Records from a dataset
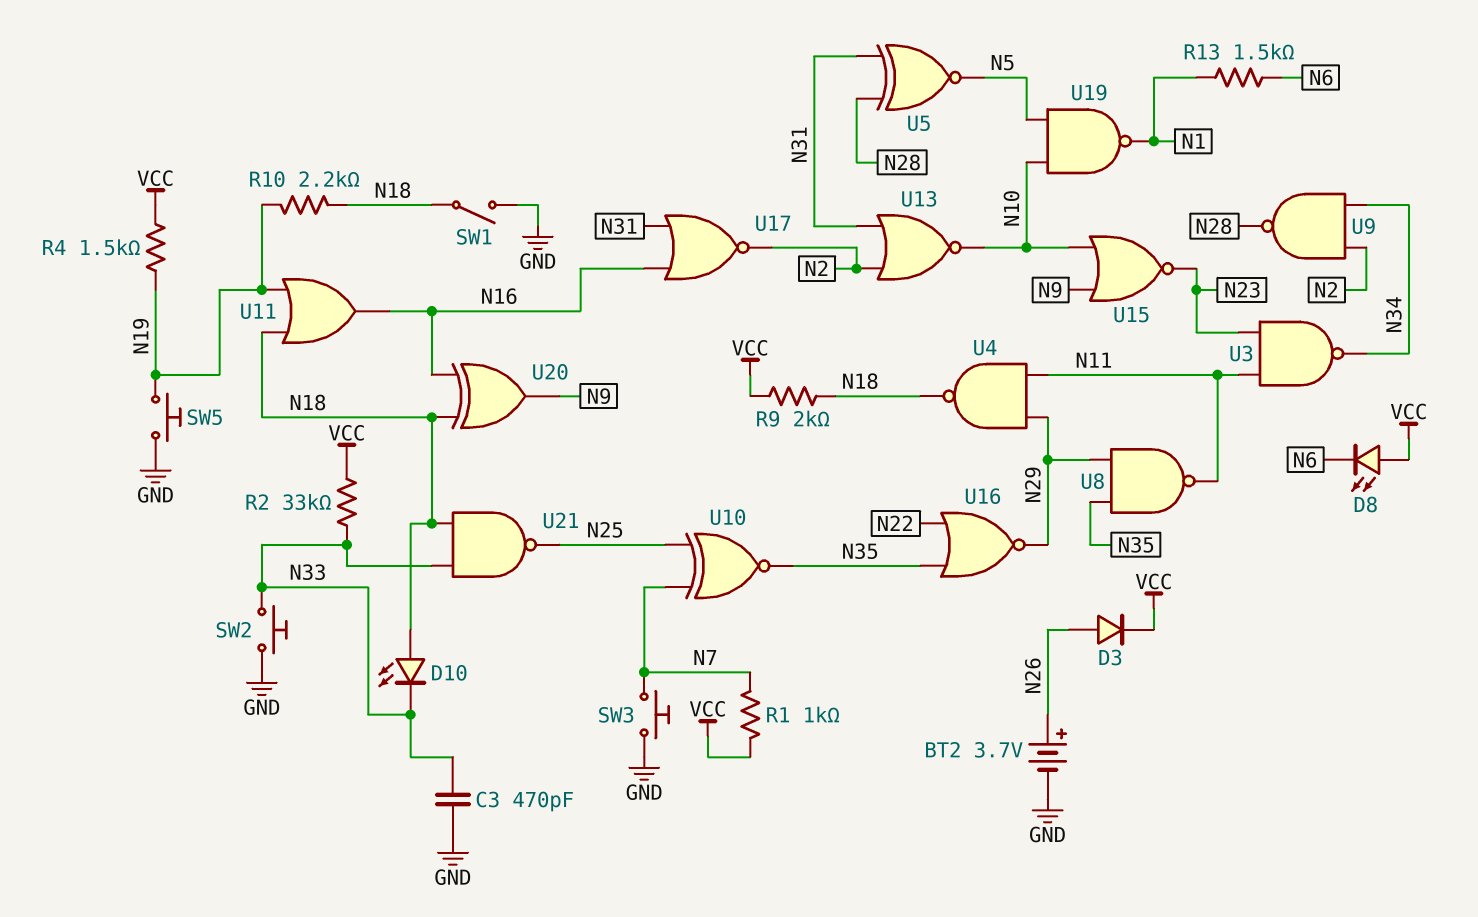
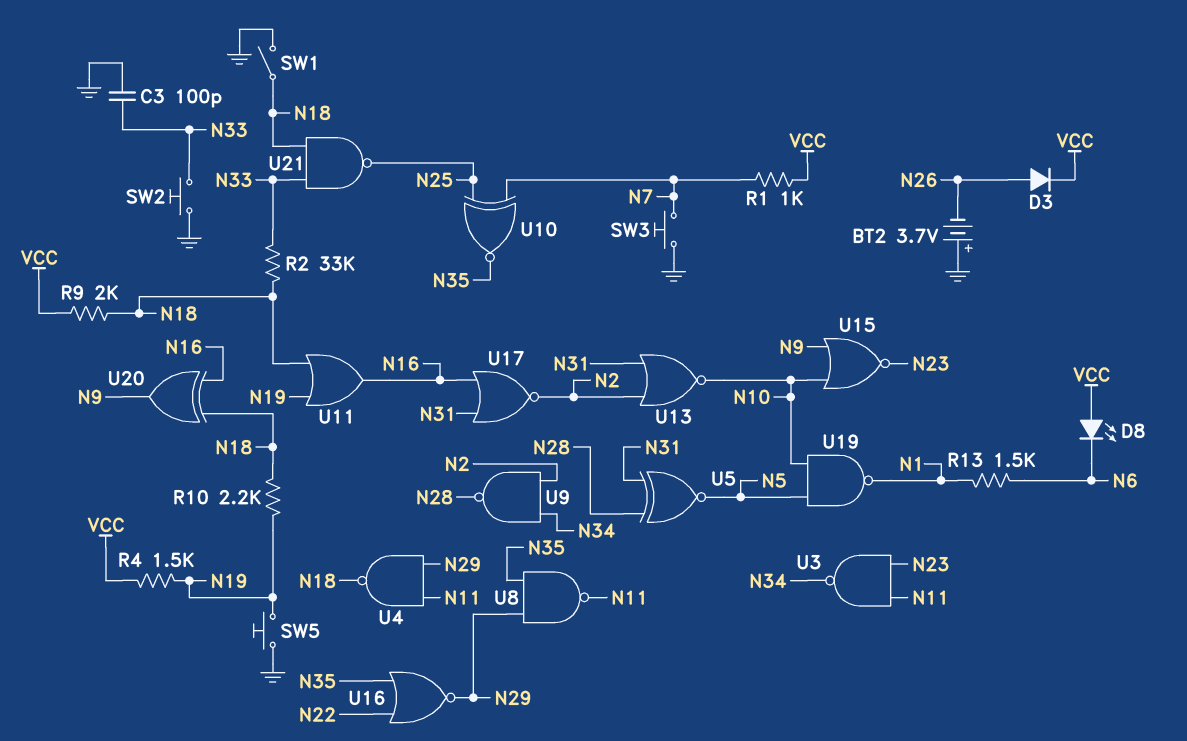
BT2: 3.7V (plus N26, minus GND) -> 3.7V (plus GND, minus N26)
C3: 470pF (GND, N33) -> 100pF (GND, N33)
D10: LED (A N18, K N33) -> none
R2: 33k (N33, VCC) -> 33k (N18, N33)

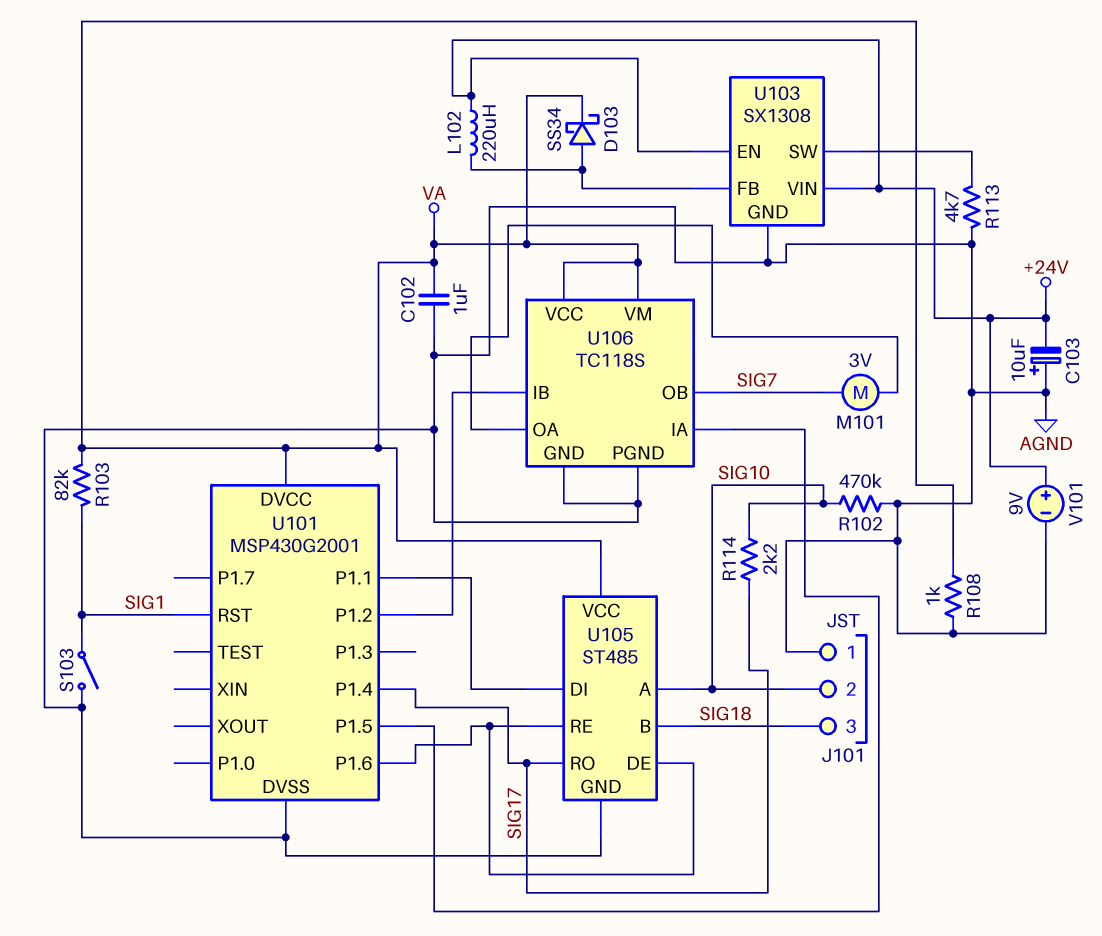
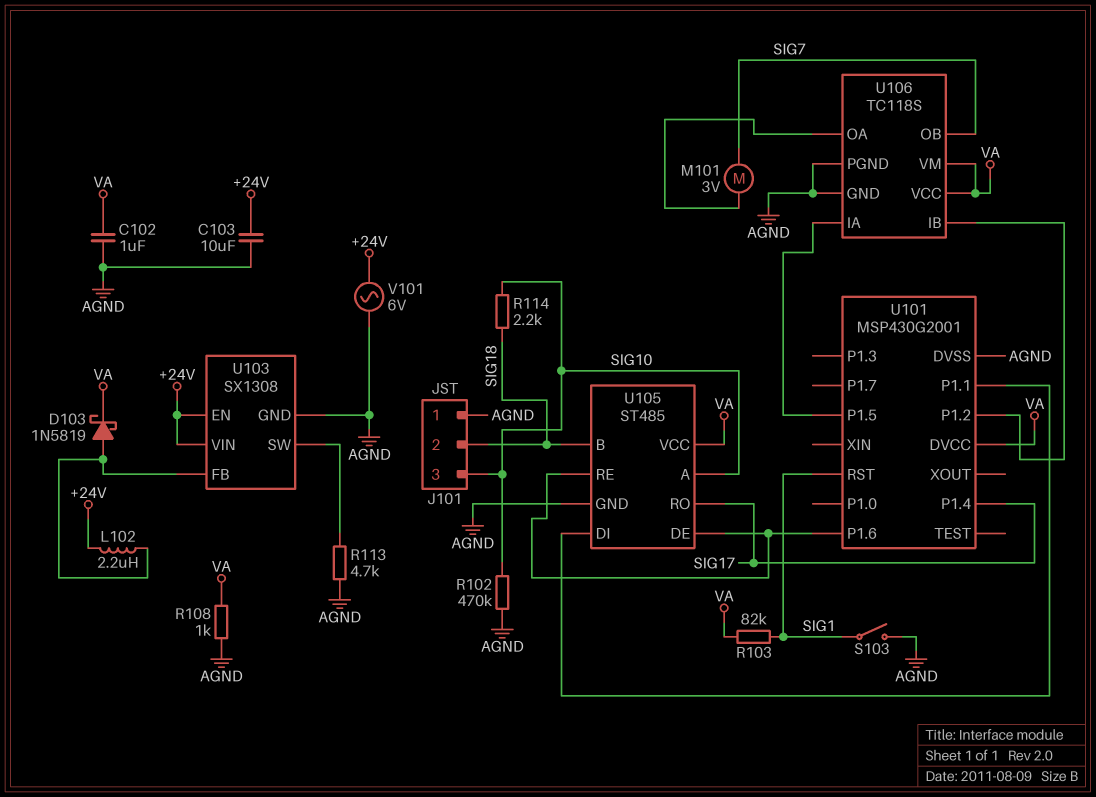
C103: 10uF (plus AGND, minus +24V) -> 10uF (+24V, AGND)
D103: schottky SS34 (A U103/FB, K VA) -> schottky 1N5819 (A U103/FB, K VA)
J101 pin 2: SIG10 -> SIG18
J101 pin 3: SIG18 -> SIG10
L102: 220uH (+24V, U103/FB) -> 2.2uH (+24V, U103/FB)
R114: 2.2k (SIG10, SIG17) -> 2.2k (SIG10, SIG18)
V101: 9V (plus +24V, minus AGND) -> AC 6V (+24V, AGND)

§ **EXERCISE BRIEF**: Above are the records; return the lines in them from the one with "D10: LED (A N18, K N33) -> none" to the one with "R114: 2.2k (SIG10, SIG17)", inclusive, exactly and without images.

§ **ANSWER TO THE EXERCISE**:
D10: LED (A N18, K N33) -> none
R2: 33k (N33, VCC) -> 33k (N18, N33)

C103: 10uF (plus AGND, minus +24V) -> 10uF (+24V, AGND)
D103: schottky SS34 (A U103/FB, K VA) -> schottky 1N5819 (A U103/FB, K VA)
J101 pin 2: SIG10 -> SIG18
J101 pin 3: SIG18 -> SIG10
L102: 220uH (+24V, U103/FB) -> 2.2uH (+24V, U103/FB)
R114: 2.2k (SIG10, SIG17) -> 2.2k (SIG10, SIG18)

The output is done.